MATERIAL TO PROCESS –
((
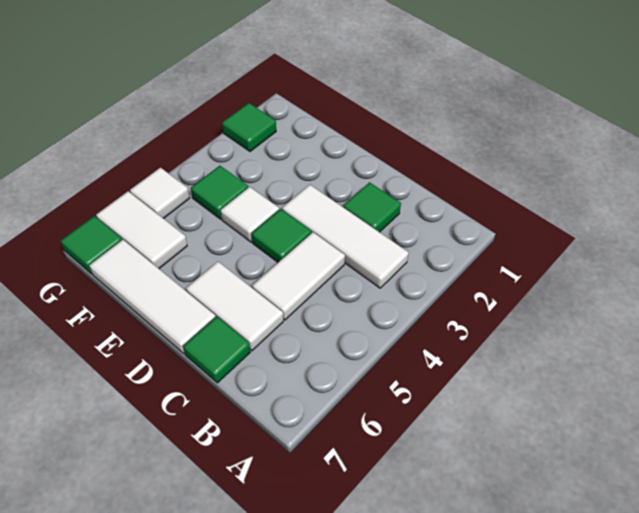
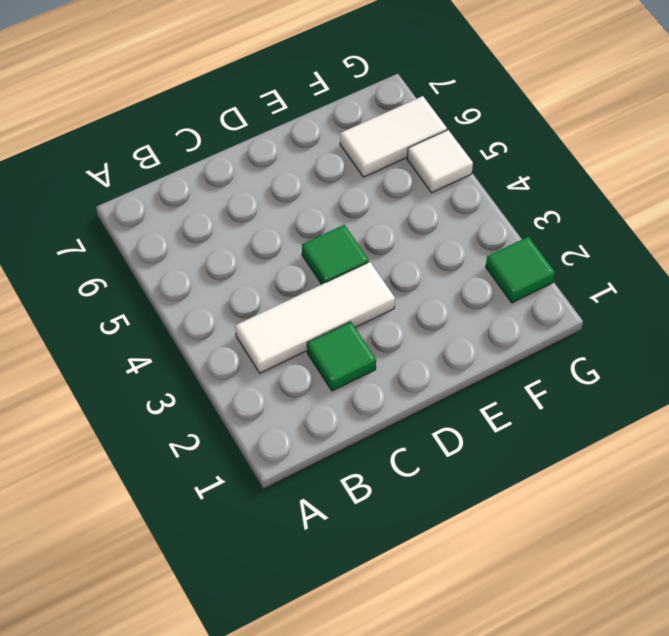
none -> white tile C4:C5 level 1
none -> white tile C6:D6 level 1
none -> green tile C7 level 1

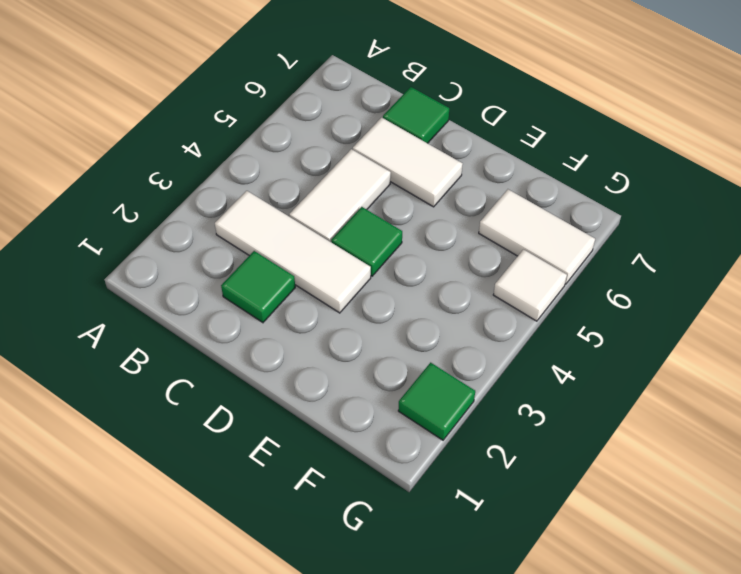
none -> white tile D7:F7 level 1
none -> white tile E4 level 1
none -> green tile F4 level 1

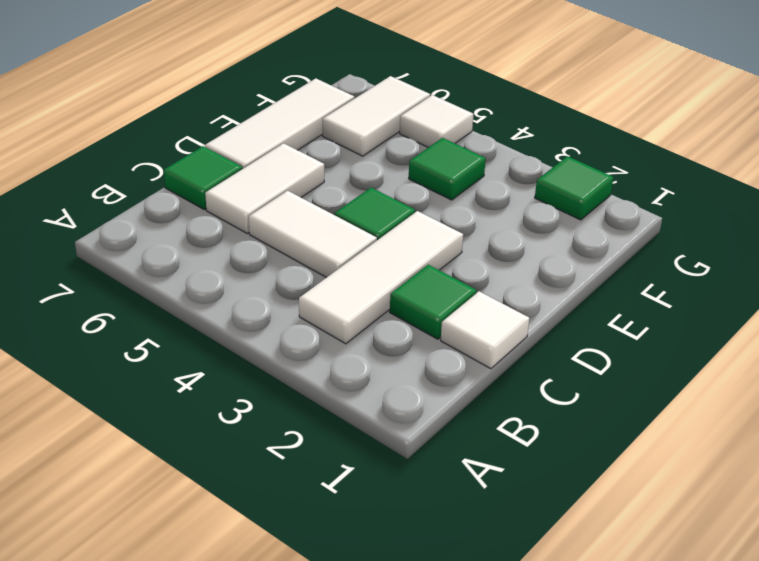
white tile C1 level 1 -> white tile E4 level 1
none -> green tile G7 level 1

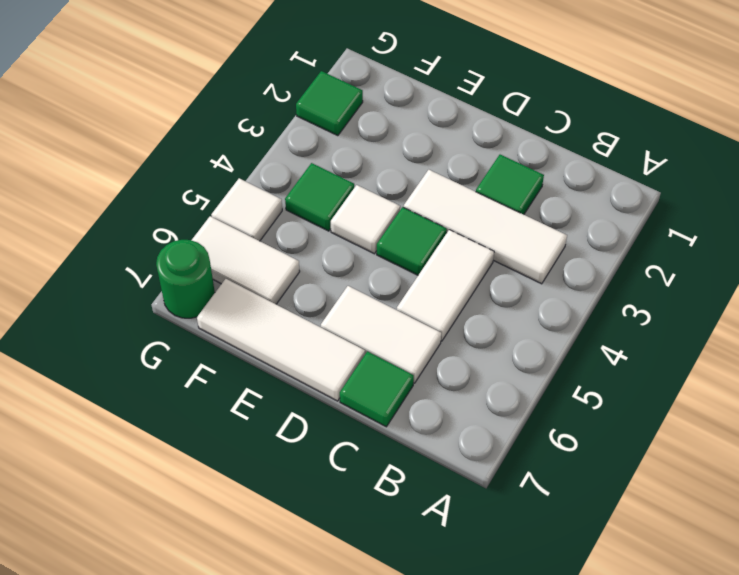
green round brick G7 level 1 -> green tile G7 level 1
))
PROMPT – Write out each entry exactly, images excluded.

OUTPUT BELOW –
none -> white tile C4:C5 level 1
none -> white tile C6:D6 level 1
none -> green tile C7 level 1

none -> white tile D7:F7 level 1
none -> white tile E4 level 1
none -> green tile F4 level 1

white tile C1 level 1 -> white tile E4 level 1
none -> green tile G7 level 1

green round brick G7 level 1 -> green tile G7 level 1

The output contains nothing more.